--- The task ---
Search the data for the string "satellite" and copy each line where it turns up.

------ Supplied records

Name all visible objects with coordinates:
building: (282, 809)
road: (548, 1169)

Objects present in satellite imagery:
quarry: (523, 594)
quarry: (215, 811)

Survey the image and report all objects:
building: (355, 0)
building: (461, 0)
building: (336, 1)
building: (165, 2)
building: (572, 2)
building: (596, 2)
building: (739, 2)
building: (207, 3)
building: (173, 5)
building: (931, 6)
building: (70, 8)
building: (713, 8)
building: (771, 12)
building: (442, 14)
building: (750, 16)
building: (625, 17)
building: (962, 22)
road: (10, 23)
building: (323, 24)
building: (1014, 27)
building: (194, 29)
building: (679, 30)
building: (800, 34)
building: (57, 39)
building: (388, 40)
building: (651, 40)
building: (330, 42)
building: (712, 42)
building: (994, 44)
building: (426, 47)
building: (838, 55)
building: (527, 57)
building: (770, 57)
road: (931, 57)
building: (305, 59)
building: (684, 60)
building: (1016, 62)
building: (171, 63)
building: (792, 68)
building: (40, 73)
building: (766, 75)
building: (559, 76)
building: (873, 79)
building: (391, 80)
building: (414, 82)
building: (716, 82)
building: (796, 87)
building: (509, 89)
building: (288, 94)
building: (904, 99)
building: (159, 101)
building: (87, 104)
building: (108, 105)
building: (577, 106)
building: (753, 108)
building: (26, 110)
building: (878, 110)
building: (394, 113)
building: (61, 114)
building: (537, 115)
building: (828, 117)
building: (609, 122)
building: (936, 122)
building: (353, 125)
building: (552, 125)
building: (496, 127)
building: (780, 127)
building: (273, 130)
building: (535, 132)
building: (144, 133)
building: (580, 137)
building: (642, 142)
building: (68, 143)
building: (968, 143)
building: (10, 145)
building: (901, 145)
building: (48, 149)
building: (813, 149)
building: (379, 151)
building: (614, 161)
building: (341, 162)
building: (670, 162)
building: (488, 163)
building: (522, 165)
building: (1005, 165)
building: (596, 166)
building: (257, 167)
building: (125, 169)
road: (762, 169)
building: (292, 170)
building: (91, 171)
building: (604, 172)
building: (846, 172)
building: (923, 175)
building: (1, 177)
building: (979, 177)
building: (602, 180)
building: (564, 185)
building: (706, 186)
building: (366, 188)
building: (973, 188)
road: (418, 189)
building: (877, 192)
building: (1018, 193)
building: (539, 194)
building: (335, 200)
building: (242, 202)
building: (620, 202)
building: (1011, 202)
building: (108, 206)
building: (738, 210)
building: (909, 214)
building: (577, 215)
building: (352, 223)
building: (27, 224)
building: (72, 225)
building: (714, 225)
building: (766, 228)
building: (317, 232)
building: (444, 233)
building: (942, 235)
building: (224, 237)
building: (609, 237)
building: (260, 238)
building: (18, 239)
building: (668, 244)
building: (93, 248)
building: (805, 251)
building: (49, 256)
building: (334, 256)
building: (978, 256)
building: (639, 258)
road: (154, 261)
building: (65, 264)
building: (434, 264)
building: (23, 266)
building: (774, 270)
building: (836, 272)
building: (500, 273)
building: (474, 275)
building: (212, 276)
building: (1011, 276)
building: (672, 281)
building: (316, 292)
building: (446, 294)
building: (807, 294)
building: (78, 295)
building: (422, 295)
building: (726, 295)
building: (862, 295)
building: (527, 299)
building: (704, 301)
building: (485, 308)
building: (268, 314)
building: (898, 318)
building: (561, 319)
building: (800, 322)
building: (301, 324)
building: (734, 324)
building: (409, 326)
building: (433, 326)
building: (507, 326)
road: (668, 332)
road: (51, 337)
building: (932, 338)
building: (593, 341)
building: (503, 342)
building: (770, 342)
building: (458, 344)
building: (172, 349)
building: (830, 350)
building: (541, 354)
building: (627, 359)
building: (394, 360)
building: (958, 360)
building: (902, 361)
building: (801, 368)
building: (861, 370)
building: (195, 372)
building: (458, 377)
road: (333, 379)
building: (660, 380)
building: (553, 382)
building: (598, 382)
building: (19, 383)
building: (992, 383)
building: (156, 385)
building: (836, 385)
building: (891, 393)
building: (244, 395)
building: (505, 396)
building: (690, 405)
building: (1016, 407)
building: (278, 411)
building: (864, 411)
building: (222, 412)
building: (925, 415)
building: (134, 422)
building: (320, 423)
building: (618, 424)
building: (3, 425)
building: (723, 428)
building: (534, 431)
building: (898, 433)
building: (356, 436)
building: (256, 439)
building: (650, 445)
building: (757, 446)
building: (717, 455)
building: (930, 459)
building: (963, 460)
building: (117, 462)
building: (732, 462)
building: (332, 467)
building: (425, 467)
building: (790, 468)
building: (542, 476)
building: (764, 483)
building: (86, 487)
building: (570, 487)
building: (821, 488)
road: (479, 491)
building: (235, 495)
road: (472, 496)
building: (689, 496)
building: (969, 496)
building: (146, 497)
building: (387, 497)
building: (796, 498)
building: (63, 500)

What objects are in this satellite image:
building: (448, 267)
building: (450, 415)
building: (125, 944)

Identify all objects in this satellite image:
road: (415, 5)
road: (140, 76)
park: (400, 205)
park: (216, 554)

------------

--- Written response ---
Objects present in satellite imagery:
What objects are in this satellite image:
Identify all objects in this satellite image:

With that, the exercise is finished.